• DIRECTIONS FOR THIS TASK: Find how many lines of the records hold the string "lime" and reply with only that total.

• ENTRIES SUPPLIED:
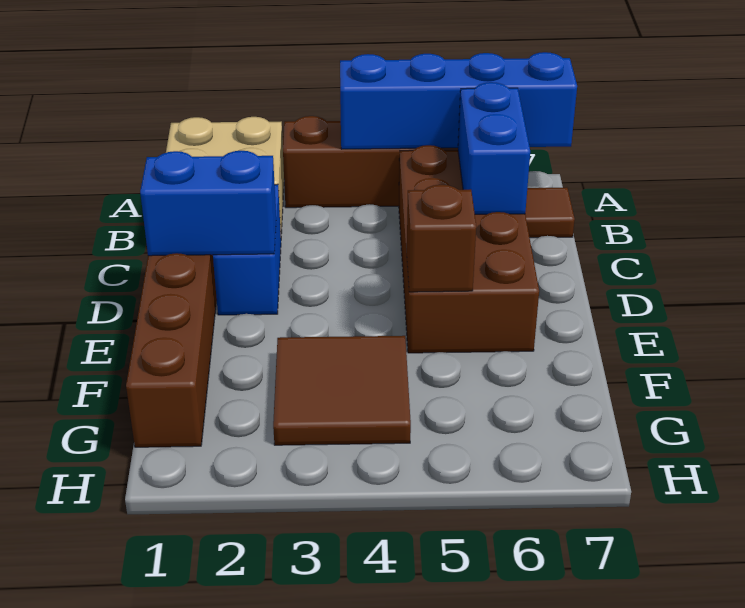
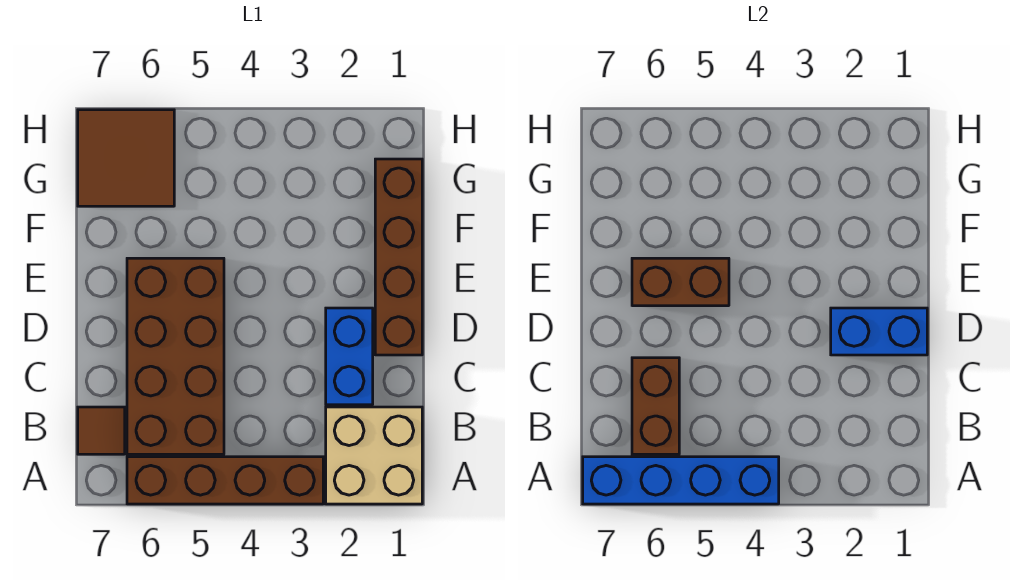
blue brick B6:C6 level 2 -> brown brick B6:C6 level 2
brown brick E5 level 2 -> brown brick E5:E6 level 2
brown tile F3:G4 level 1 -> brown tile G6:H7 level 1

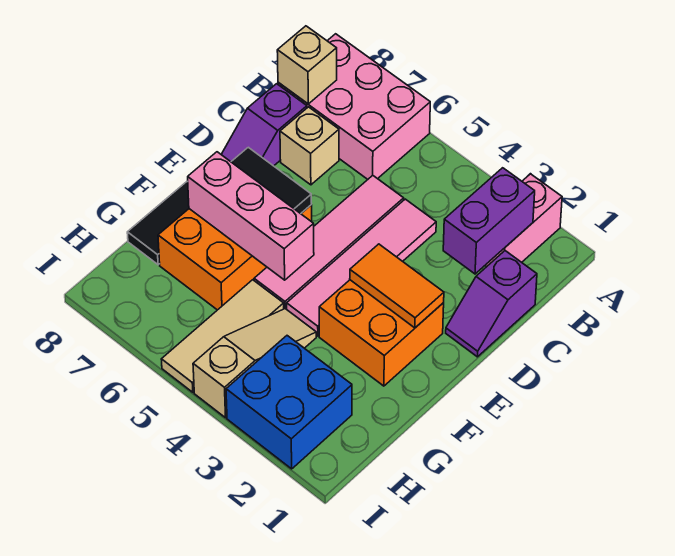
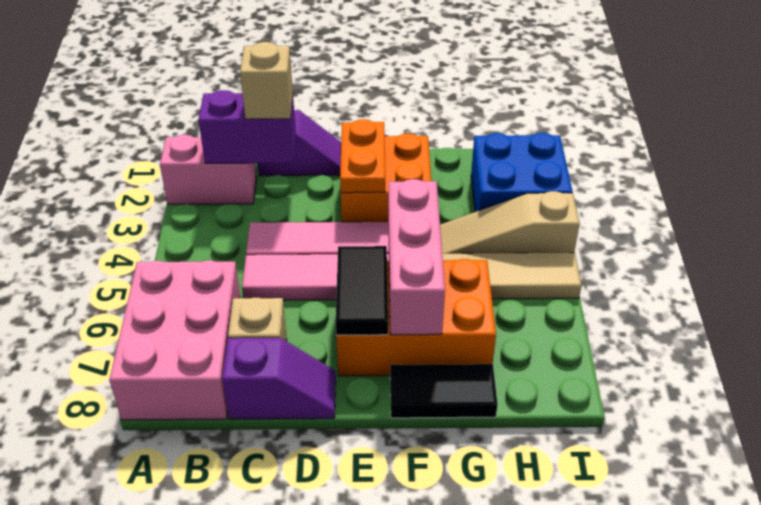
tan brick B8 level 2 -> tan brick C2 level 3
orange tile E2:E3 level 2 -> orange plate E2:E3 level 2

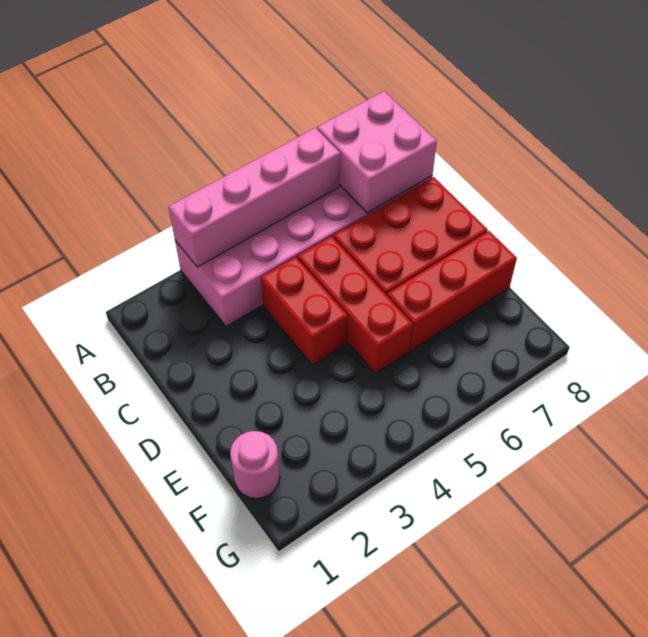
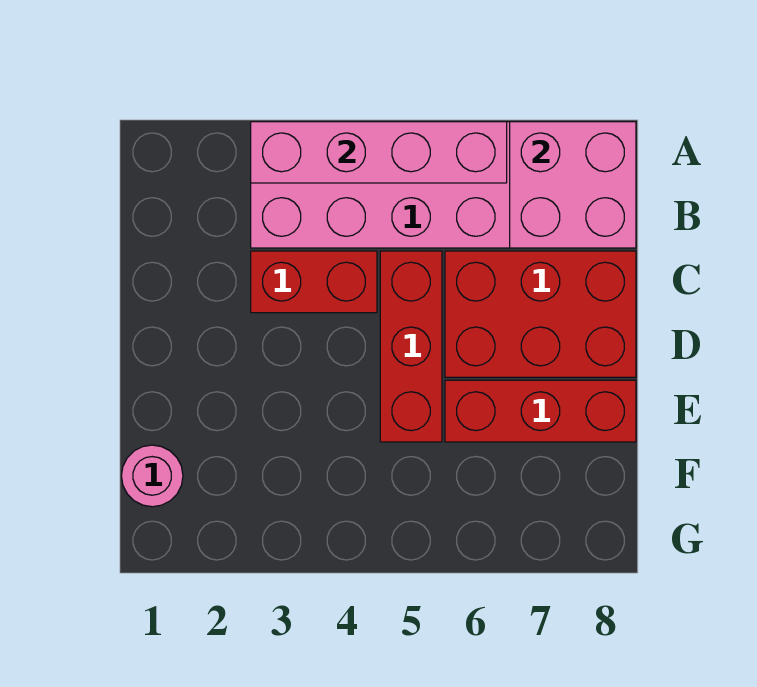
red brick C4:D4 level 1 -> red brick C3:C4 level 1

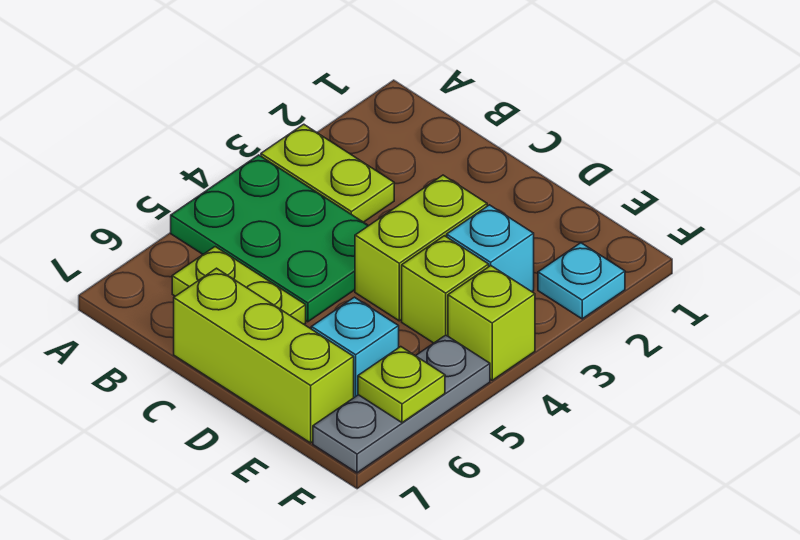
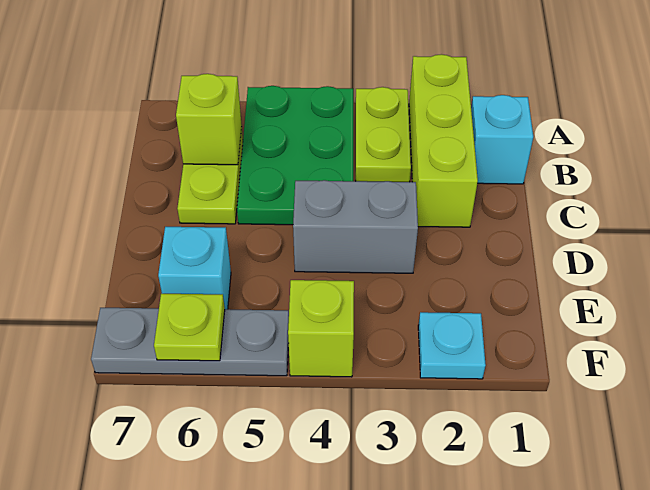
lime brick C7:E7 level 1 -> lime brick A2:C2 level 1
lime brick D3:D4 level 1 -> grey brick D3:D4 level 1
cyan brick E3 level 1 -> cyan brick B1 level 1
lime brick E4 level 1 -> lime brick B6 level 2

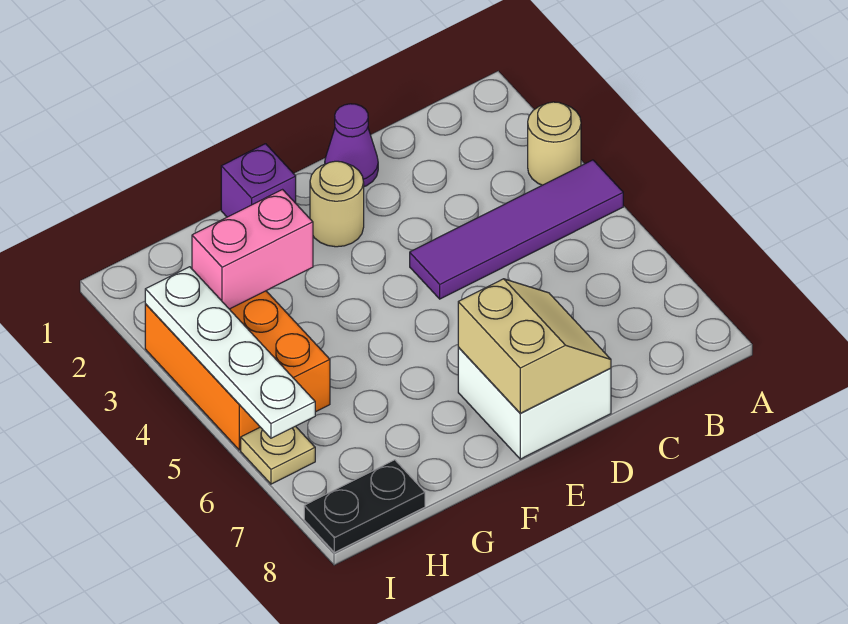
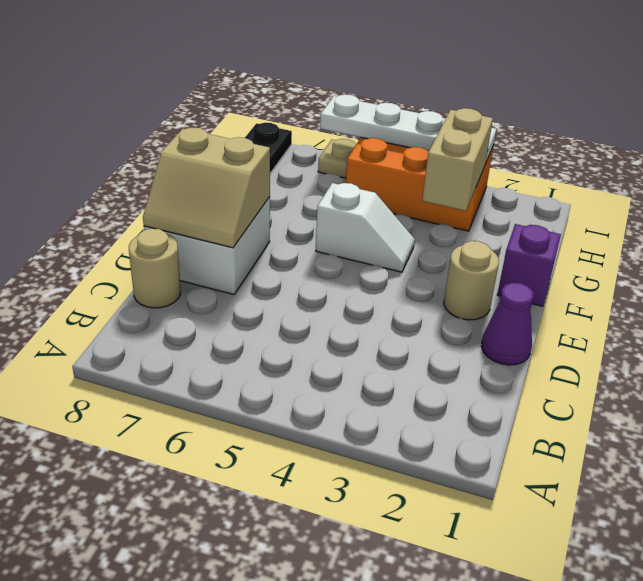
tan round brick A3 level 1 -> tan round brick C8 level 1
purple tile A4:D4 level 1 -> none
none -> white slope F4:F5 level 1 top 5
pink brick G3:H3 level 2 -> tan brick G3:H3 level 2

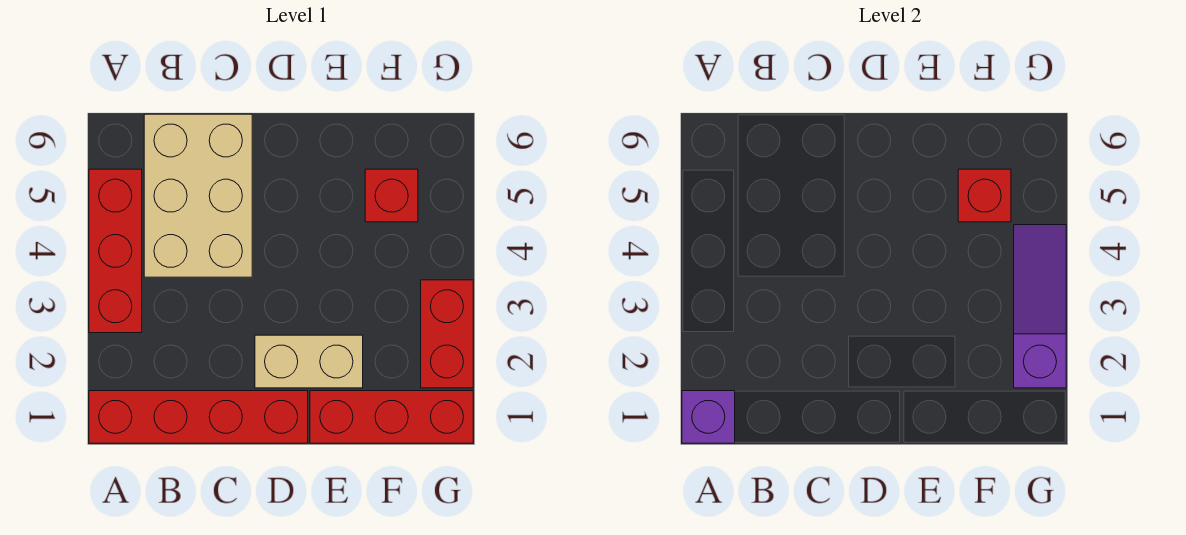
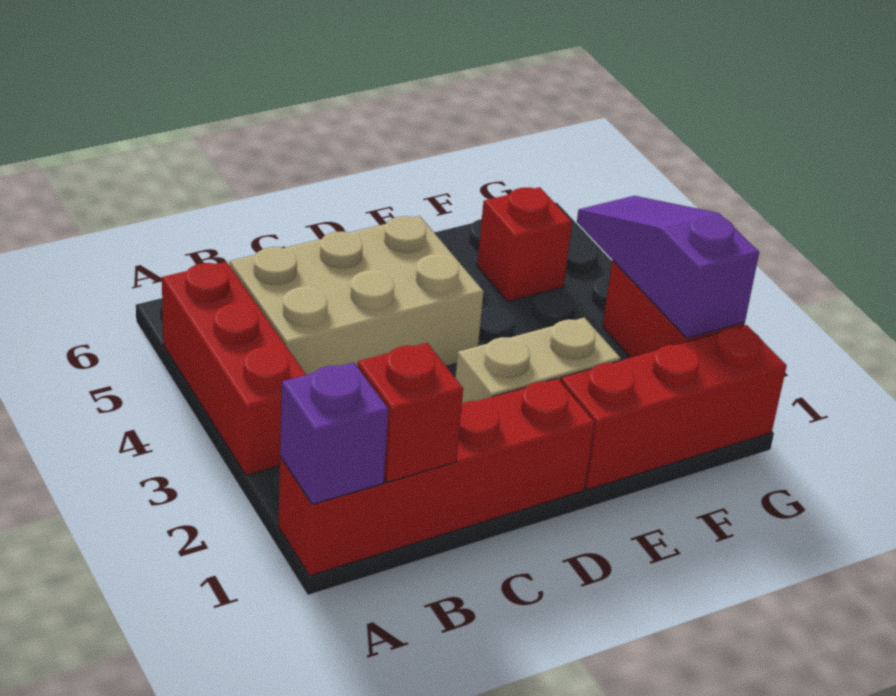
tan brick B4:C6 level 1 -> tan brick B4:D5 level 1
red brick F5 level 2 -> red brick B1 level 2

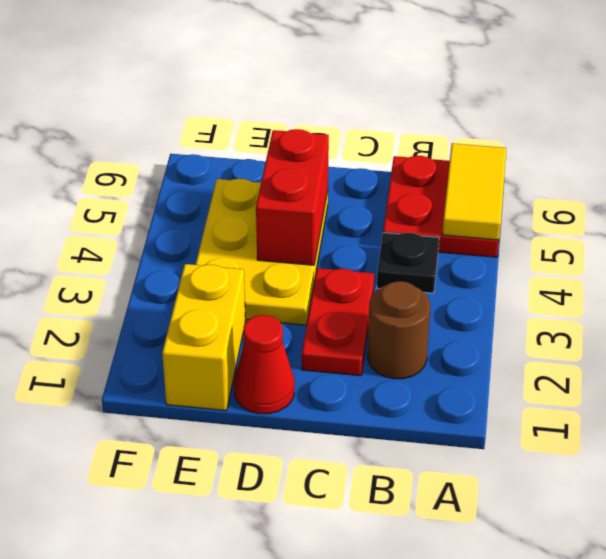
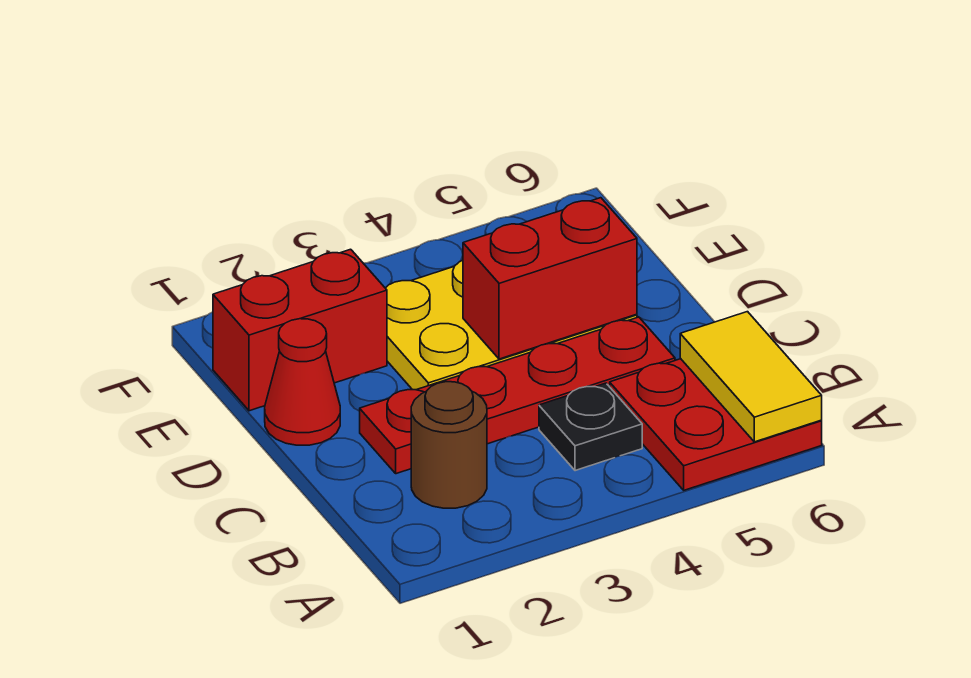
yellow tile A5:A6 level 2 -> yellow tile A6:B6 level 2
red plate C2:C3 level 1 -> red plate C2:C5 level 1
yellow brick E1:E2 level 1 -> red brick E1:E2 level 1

• ANSWER SPACE: 3